Schreibe bitte alle folgenden Einträge Zeile für Zeile unverändert ab und lass die Bilder dabei weg.
<<<<
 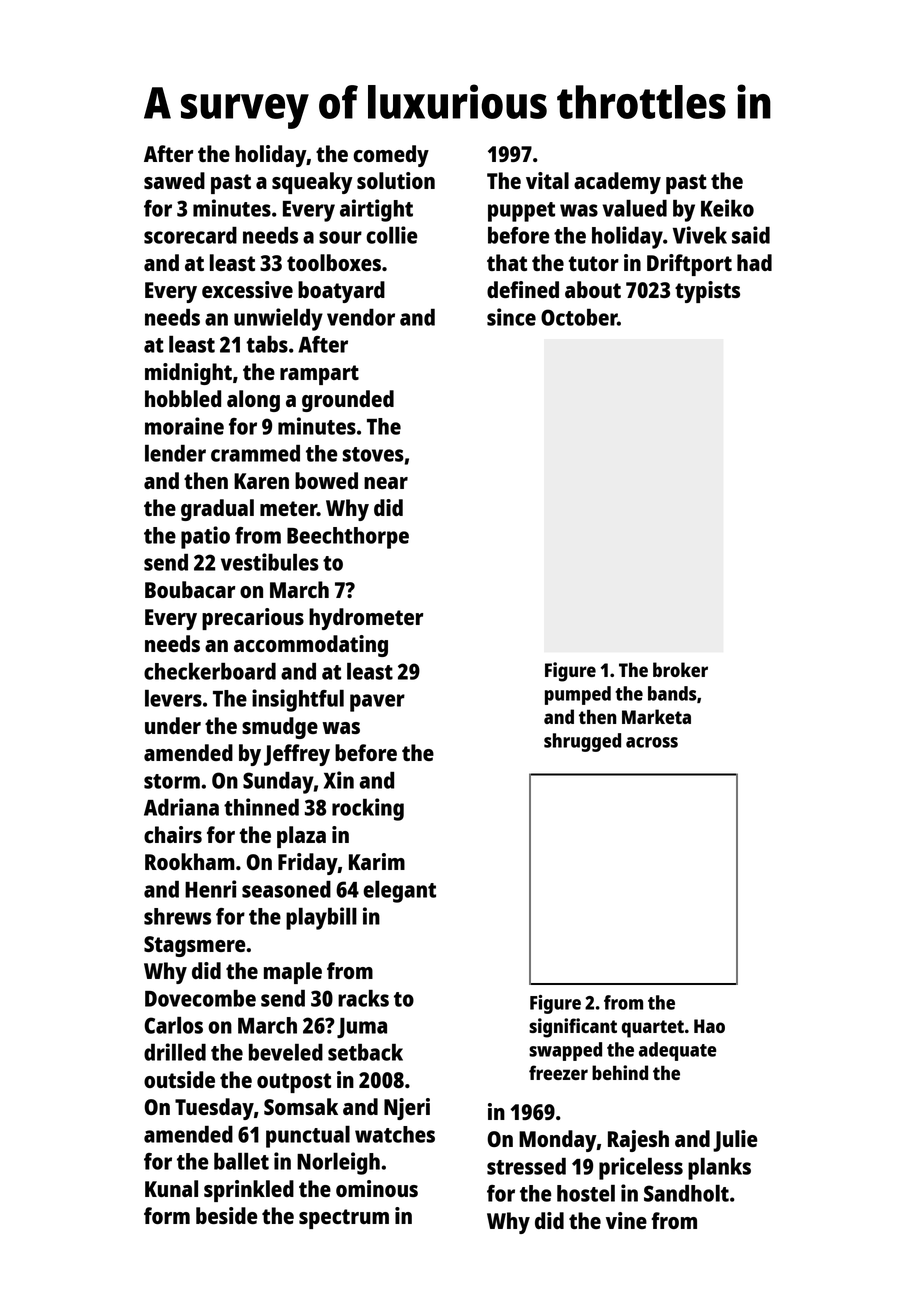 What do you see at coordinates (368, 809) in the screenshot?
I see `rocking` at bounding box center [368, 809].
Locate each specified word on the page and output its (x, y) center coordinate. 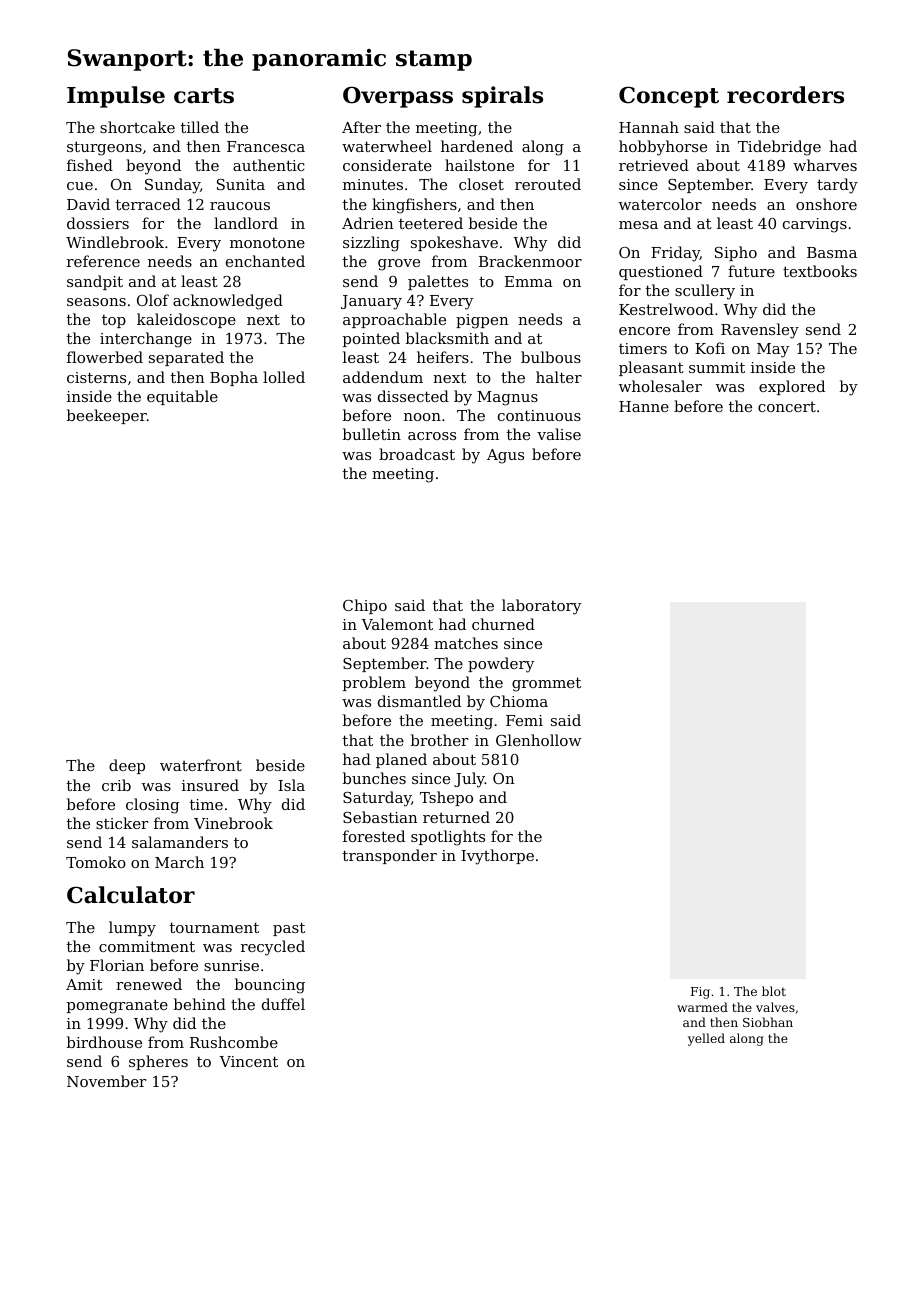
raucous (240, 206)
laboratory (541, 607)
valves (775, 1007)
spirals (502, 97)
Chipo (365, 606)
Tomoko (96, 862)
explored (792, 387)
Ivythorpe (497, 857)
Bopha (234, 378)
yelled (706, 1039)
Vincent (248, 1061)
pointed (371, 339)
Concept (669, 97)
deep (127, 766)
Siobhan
>>>>
- _RICHTIGE ANTWORT_
  What do you see at coordinates (368, 809) in the screenshot?
I see `rocking` at bounding box center [368, 809].
Locate each specified word on the page and output its (x, y) center coordinate. 
raucous (240, 206)
laboratory (541, 607)
valves (775, 1007)
spirals (502, 97)
Chipo (365, 606)
Tomoko (96, 862)
explored (792, 387)
Ivythorpe (497, 857)
Bopha (234, 378)
yelled (706, 1039)
Vincent (248, 1061)
pointed (371, 339)
Concept (669, 97)
deep (127, 766)
Siobhan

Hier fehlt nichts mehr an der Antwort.